Data for the task |
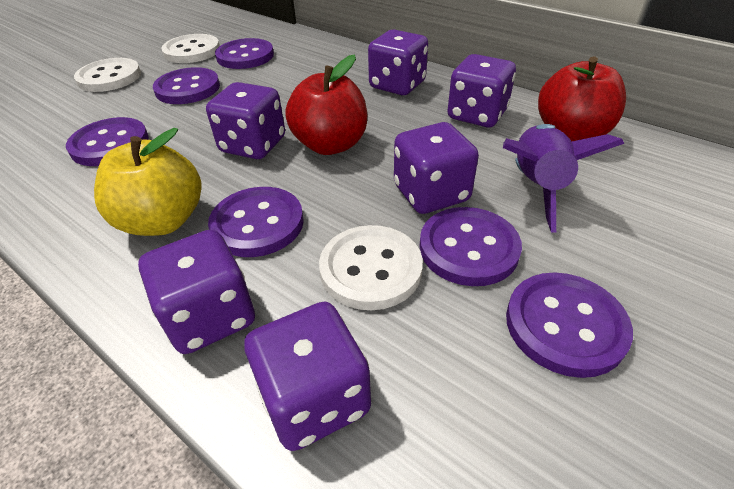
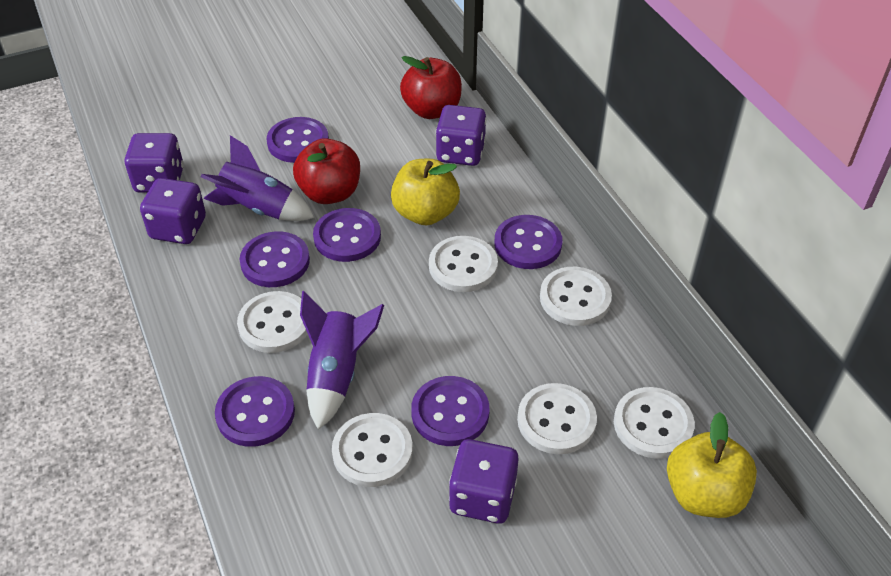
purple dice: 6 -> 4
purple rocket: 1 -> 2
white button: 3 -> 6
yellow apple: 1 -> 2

==

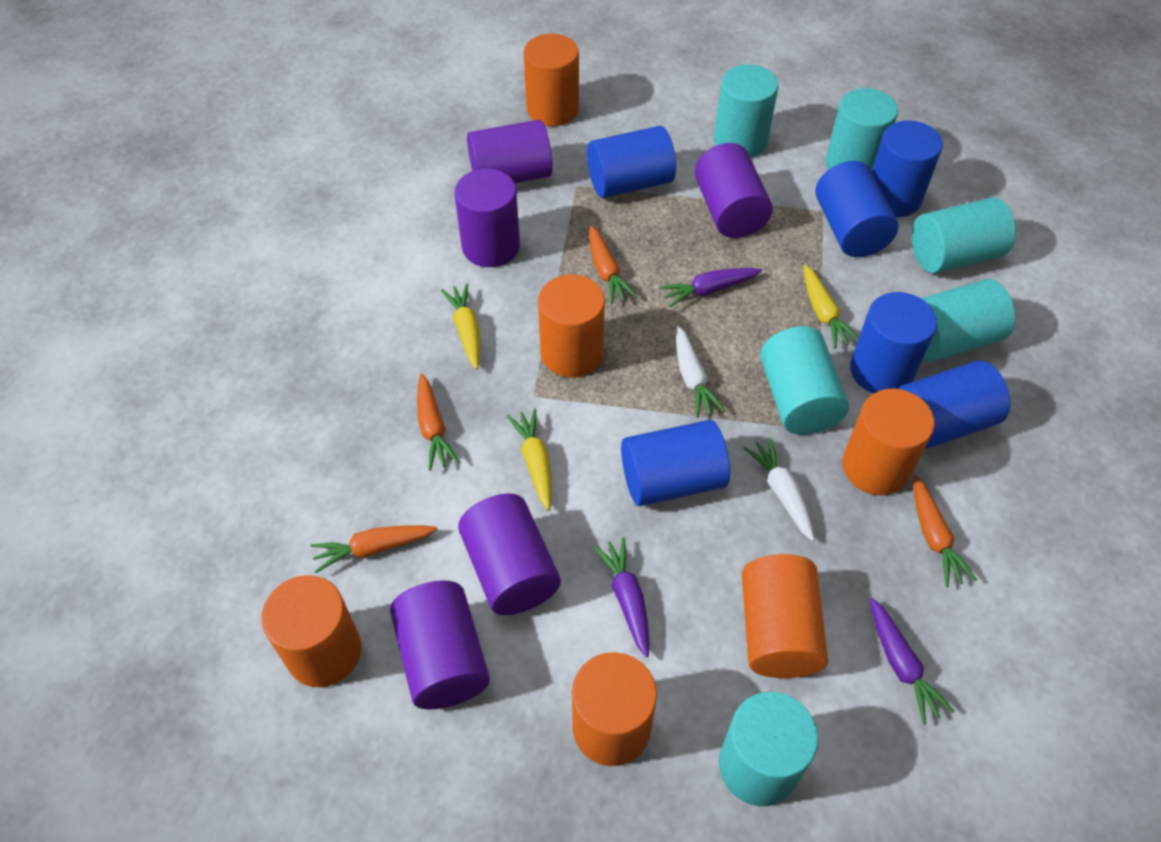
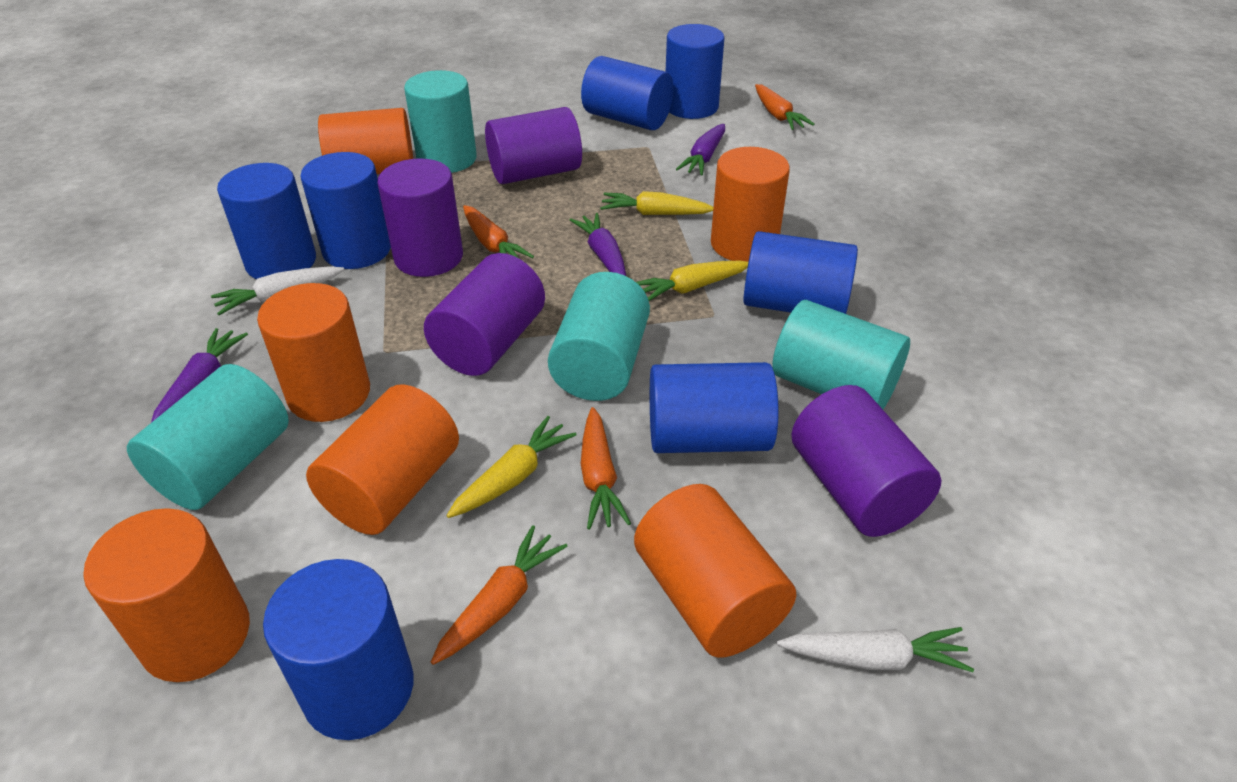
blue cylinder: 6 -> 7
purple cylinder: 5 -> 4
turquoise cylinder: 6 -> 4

Your goal |
Wherever the line holding "purple dice: 6 -> 4" falls in the entries above, copy exactly from it through the line holding "yellow apple: 1 -> 2", inclusive, and add nothing.

Output of the exercise |
purple dice: 6 -> 4
purple rocket: 1 -> 2
white button: 3 -> 6
yellow apple: 1 -> 2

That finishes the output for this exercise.